Copy every line from the records below that holds the word "orange".

**Coordinate-based object records**
--

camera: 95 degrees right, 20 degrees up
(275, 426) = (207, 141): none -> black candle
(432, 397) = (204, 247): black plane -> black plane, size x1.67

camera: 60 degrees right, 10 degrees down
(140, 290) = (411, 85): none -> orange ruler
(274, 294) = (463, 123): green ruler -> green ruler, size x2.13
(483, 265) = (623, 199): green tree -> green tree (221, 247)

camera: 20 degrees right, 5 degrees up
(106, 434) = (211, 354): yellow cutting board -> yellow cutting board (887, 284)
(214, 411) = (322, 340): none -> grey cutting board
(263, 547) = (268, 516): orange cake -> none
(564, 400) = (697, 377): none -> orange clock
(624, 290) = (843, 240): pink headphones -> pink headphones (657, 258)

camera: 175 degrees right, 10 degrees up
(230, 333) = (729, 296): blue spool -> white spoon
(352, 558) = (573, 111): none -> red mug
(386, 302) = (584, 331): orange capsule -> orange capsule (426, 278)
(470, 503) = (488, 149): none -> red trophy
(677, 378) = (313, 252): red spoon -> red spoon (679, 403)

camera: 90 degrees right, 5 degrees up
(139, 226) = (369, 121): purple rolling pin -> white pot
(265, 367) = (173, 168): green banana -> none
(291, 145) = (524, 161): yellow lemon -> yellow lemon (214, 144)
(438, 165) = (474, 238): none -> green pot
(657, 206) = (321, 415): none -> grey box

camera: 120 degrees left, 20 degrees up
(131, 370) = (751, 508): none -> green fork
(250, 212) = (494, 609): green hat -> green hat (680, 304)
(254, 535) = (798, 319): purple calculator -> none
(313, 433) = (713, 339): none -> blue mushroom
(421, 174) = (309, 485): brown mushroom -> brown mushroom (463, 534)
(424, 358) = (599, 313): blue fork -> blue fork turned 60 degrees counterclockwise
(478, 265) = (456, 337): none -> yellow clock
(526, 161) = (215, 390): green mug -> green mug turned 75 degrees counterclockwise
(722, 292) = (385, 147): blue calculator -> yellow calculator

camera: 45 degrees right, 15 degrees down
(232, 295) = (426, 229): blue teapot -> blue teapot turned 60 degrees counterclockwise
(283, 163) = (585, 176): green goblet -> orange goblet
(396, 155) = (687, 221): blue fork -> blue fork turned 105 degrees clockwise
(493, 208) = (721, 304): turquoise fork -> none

--

**Answer space**
(140, 290) = (411, 85): none -> orange ruler
(263, 547) = (268, 516): orange cake -> none
(564, 400) = (697, 377): none -> orange clock
(386, 302) = (584, 331): orange capsule -> orange capsule (426, 278)
(283, 163) = (585, 176): green goblet -> orange goblet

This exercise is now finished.